Exercise aim – With both ends included, repeat exactly the lines of the entries below from the one containing "Someone took away the gray" down to the one containing "Someone carried the snow-white hexagon", and no others.

Source material –
******************************
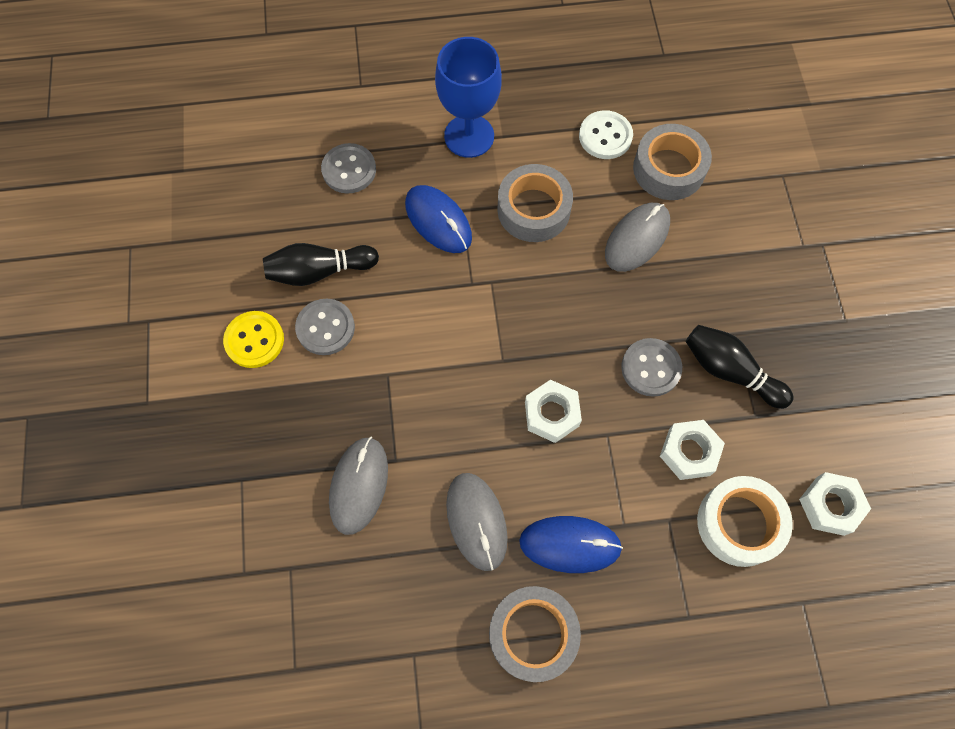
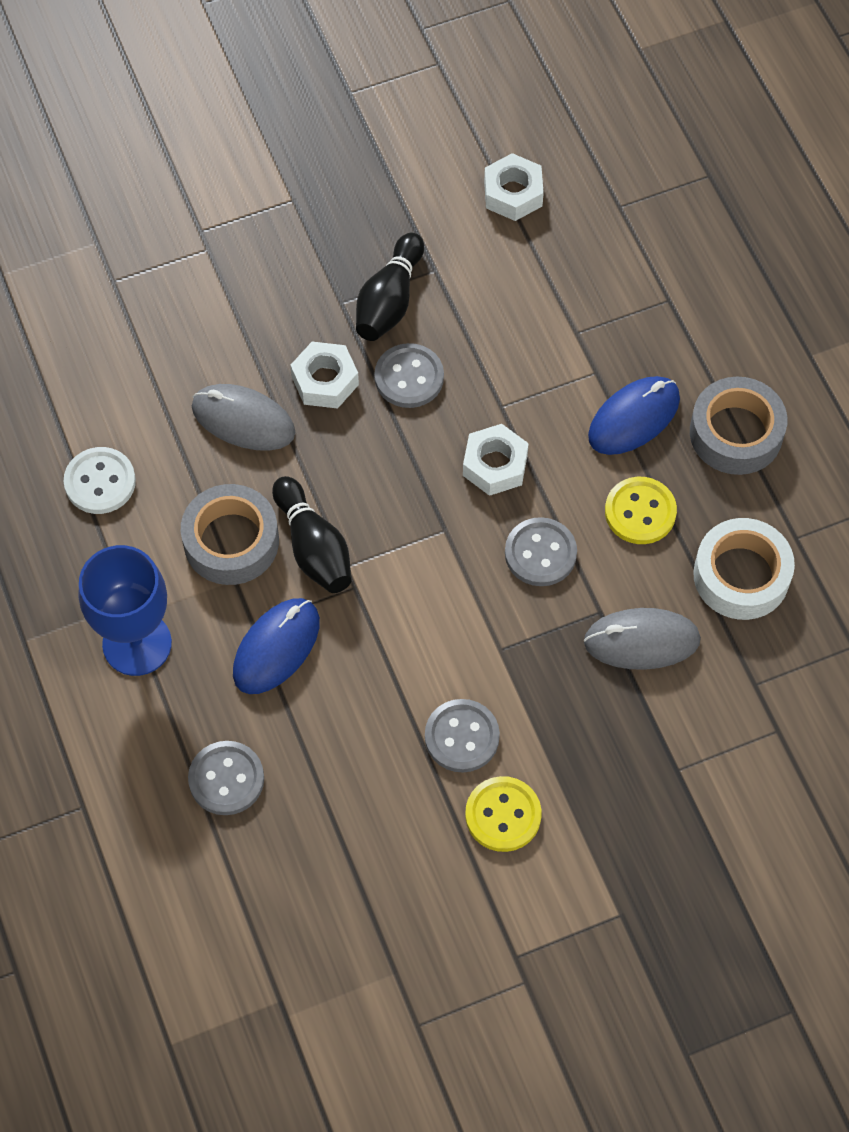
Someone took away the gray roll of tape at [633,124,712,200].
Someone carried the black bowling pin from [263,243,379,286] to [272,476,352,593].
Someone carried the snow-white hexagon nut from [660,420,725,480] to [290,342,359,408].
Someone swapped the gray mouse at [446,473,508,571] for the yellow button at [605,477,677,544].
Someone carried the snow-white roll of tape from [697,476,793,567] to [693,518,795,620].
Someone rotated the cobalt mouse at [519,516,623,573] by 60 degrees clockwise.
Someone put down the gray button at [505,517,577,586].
******************************
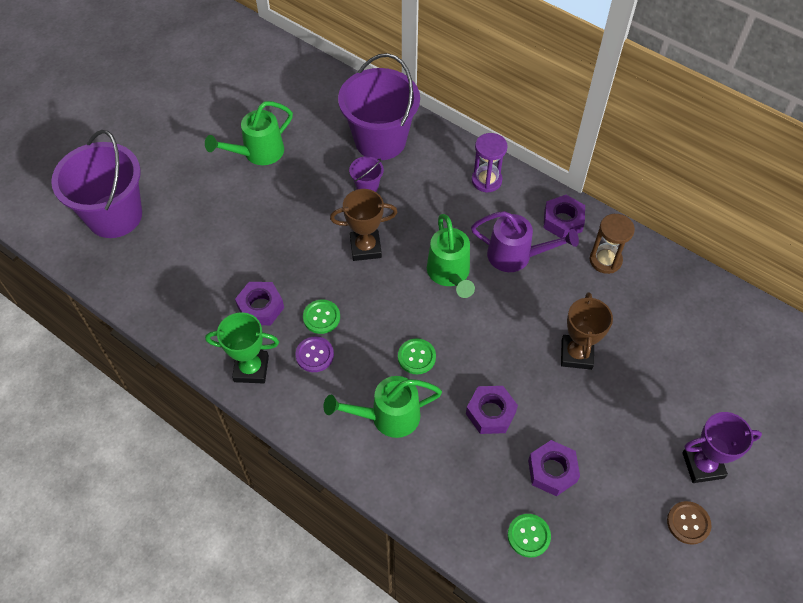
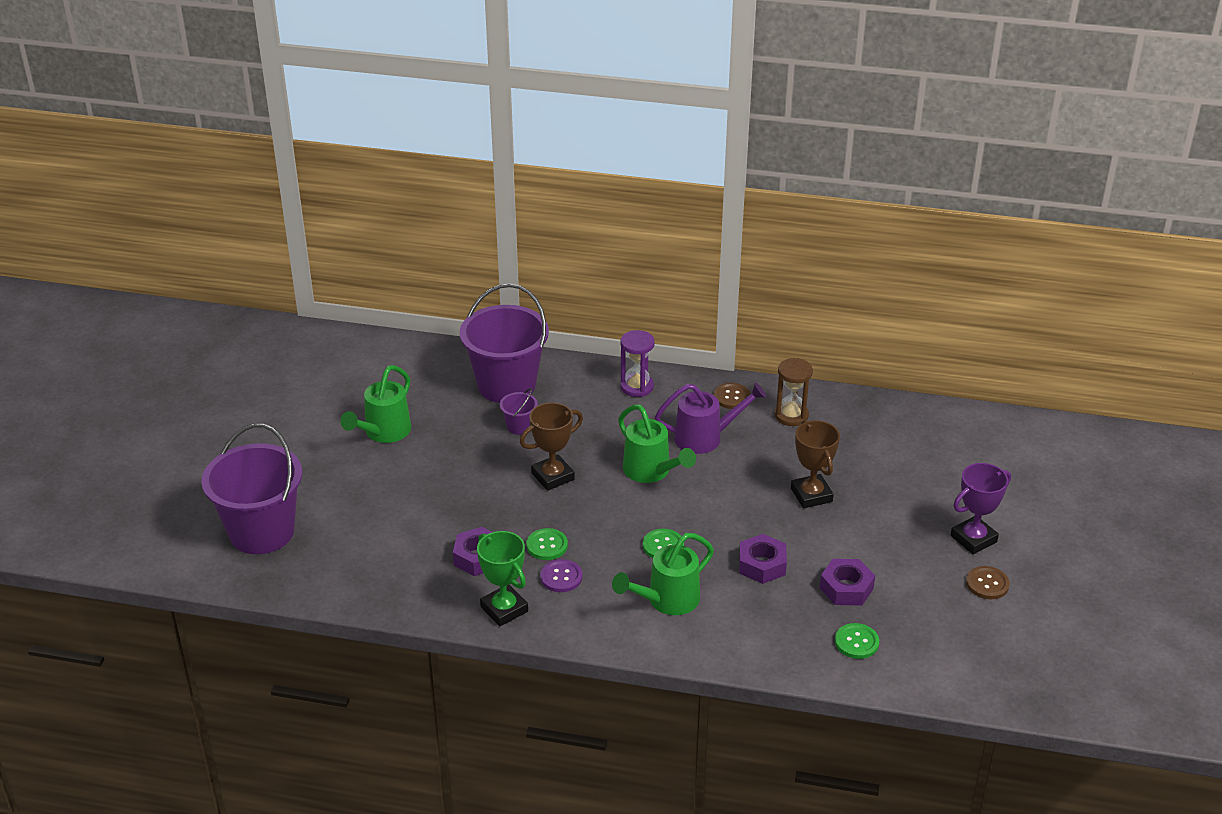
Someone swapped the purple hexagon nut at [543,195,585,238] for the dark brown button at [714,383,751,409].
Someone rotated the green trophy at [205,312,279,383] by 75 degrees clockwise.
******************************
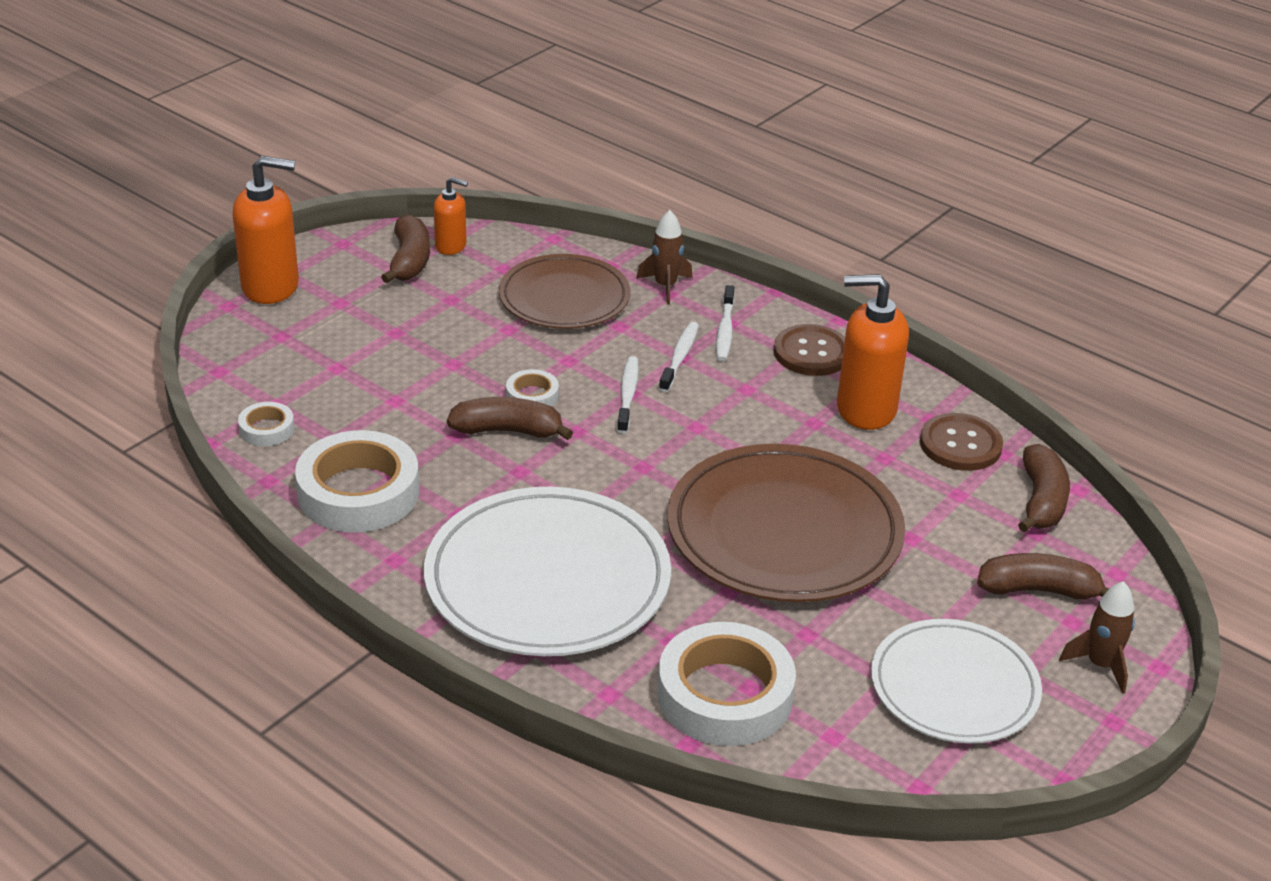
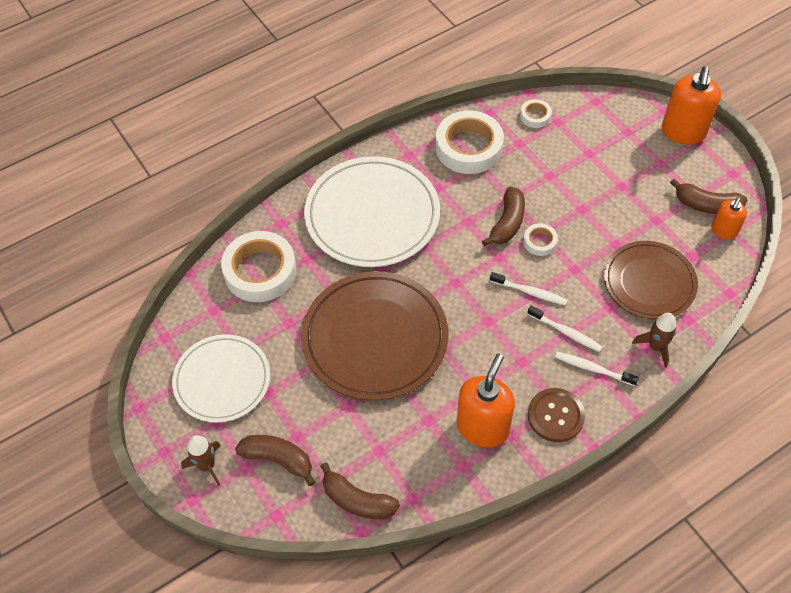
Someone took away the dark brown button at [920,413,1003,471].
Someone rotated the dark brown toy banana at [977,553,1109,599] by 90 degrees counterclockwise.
******************************
Answer to the exercise –
Someone took away the gray roll of tape at [633,124,712,200].
Someone carried the black bowling pin from [263,243,379,286] to [272,476,352,593].
Someone carried the snow-white hexagon nut from [660,420,725,480] to [290,342,359,408].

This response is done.